Material for this task section start
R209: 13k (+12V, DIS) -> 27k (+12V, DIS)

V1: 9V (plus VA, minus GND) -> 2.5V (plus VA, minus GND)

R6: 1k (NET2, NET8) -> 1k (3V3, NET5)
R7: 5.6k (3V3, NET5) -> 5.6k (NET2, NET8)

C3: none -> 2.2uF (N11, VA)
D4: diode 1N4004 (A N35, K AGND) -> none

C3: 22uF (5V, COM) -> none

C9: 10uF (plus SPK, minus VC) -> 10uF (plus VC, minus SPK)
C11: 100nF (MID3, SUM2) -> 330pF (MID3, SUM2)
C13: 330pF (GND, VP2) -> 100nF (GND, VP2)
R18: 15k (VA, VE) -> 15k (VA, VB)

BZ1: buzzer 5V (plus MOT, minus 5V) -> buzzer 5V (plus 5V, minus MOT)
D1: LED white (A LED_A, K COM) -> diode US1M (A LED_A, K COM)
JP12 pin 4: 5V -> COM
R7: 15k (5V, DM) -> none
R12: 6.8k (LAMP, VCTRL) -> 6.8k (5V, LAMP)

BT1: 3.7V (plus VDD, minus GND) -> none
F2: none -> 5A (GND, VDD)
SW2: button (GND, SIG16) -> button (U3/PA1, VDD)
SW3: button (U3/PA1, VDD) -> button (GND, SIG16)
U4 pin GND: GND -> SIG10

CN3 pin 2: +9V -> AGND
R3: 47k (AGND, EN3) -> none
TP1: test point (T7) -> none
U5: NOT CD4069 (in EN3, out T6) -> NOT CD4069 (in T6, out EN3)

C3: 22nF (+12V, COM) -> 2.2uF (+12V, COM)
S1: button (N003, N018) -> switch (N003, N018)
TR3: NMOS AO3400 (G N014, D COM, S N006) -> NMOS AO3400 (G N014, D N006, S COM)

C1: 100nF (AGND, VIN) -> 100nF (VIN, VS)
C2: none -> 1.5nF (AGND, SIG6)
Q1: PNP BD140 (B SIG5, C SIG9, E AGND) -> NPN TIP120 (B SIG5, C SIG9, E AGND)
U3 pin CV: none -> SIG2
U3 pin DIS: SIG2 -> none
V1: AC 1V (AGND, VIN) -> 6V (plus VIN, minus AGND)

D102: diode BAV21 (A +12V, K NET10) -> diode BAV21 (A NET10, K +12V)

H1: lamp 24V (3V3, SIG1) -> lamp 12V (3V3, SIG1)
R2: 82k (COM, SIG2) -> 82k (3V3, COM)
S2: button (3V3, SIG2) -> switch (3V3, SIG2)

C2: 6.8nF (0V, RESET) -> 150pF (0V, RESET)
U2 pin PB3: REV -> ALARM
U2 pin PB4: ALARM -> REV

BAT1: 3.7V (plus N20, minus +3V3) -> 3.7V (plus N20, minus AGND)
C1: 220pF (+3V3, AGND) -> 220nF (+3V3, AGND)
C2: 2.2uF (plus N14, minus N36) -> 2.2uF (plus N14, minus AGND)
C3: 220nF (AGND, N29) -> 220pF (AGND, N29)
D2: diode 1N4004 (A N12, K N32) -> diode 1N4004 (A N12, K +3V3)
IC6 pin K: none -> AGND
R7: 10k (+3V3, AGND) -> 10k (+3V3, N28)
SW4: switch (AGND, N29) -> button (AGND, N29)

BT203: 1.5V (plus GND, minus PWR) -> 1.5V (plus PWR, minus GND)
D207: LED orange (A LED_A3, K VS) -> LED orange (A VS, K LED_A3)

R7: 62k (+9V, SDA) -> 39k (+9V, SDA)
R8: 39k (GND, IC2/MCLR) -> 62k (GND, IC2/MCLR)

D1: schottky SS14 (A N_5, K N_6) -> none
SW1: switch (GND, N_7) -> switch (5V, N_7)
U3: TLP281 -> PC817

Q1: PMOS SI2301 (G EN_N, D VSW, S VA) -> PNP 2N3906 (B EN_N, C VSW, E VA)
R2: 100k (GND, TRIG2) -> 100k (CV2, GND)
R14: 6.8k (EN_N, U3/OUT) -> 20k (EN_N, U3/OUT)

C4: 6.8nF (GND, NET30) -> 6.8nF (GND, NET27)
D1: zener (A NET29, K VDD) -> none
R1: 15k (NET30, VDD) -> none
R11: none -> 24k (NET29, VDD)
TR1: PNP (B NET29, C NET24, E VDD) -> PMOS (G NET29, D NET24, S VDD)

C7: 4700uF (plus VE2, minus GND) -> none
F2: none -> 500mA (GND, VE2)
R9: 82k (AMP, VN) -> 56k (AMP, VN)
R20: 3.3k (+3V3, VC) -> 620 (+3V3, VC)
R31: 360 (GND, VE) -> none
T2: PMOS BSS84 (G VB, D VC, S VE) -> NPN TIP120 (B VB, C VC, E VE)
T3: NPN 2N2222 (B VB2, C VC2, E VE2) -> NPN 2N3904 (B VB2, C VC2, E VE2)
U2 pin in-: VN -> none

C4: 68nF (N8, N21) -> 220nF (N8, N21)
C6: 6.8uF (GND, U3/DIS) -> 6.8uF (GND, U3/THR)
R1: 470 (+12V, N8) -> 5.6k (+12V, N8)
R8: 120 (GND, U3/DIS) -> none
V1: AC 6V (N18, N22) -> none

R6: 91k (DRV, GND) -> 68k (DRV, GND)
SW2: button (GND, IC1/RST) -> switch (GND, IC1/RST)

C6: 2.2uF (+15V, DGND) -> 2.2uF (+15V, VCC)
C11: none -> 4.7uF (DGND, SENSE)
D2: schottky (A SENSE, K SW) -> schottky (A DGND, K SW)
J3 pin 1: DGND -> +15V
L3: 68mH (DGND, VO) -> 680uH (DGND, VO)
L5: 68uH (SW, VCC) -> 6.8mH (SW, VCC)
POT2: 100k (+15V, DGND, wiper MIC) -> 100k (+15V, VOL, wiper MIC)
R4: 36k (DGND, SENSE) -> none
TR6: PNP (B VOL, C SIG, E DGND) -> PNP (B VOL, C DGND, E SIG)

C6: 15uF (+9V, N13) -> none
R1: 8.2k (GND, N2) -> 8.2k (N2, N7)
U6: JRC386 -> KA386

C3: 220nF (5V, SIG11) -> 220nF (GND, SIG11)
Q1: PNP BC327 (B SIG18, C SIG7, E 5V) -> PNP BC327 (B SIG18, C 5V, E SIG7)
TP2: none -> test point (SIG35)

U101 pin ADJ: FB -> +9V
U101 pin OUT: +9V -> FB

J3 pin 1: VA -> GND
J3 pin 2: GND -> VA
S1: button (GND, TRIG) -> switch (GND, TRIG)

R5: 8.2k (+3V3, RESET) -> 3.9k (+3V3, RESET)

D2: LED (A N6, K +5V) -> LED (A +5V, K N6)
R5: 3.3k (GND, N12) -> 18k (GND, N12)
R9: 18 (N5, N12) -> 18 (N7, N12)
Material for this task section end
Description of the task => Your answer should be a single number: the count of lines in the listing that hold "diode".

Result for this task => 4